### [Job item]
In the entries that follow, which lines hold the string "orange"? List them.

### [Coordinate-based change listings]
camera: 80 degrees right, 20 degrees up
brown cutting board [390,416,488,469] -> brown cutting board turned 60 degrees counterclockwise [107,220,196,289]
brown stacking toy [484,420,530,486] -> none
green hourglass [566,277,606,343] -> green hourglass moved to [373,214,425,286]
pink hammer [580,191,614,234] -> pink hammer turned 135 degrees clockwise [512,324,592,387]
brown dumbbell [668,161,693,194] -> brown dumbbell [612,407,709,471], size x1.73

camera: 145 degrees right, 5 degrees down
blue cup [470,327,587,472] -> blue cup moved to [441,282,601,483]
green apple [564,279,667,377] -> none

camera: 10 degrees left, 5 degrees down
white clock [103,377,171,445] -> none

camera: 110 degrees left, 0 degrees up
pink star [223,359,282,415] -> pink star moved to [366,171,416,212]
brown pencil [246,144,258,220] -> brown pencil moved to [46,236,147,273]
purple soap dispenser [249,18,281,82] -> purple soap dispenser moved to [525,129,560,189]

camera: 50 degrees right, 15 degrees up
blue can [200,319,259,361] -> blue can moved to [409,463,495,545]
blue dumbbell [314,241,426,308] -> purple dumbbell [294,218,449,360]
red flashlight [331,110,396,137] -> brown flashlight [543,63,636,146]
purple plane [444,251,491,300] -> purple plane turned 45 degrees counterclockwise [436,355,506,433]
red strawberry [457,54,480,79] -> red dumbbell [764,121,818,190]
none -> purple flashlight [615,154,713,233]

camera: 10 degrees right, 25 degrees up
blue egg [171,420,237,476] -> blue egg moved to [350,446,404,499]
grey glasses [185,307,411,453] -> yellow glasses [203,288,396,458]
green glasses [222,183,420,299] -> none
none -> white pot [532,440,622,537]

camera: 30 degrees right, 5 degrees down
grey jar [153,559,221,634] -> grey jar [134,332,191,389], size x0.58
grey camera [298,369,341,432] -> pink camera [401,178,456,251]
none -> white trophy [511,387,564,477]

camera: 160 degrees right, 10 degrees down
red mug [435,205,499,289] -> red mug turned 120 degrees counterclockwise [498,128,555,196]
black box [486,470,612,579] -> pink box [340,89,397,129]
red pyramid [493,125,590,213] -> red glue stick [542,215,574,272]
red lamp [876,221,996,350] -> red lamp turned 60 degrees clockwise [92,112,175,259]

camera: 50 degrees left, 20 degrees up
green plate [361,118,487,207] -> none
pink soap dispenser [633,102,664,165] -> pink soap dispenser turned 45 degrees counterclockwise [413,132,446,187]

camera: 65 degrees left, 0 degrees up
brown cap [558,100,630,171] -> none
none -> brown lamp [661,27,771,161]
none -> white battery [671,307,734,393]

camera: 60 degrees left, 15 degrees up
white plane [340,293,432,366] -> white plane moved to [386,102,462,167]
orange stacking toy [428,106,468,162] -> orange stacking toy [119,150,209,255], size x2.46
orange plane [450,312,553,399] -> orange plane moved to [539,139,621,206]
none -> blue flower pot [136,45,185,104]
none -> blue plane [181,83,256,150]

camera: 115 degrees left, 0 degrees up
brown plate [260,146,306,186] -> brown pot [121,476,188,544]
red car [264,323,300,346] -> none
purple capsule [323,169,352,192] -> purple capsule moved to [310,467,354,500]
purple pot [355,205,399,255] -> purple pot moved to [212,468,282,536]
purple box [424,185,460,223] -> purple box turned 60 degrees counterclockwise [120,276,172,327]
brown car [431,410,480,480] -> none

### [Exercise output]
orange stacking toy [428,106,468,162] -> orange stacking toy [119,150,209,255], size x2.46
orange plane [450,312,553,399] -> orange plane moved to [539,139,621,206]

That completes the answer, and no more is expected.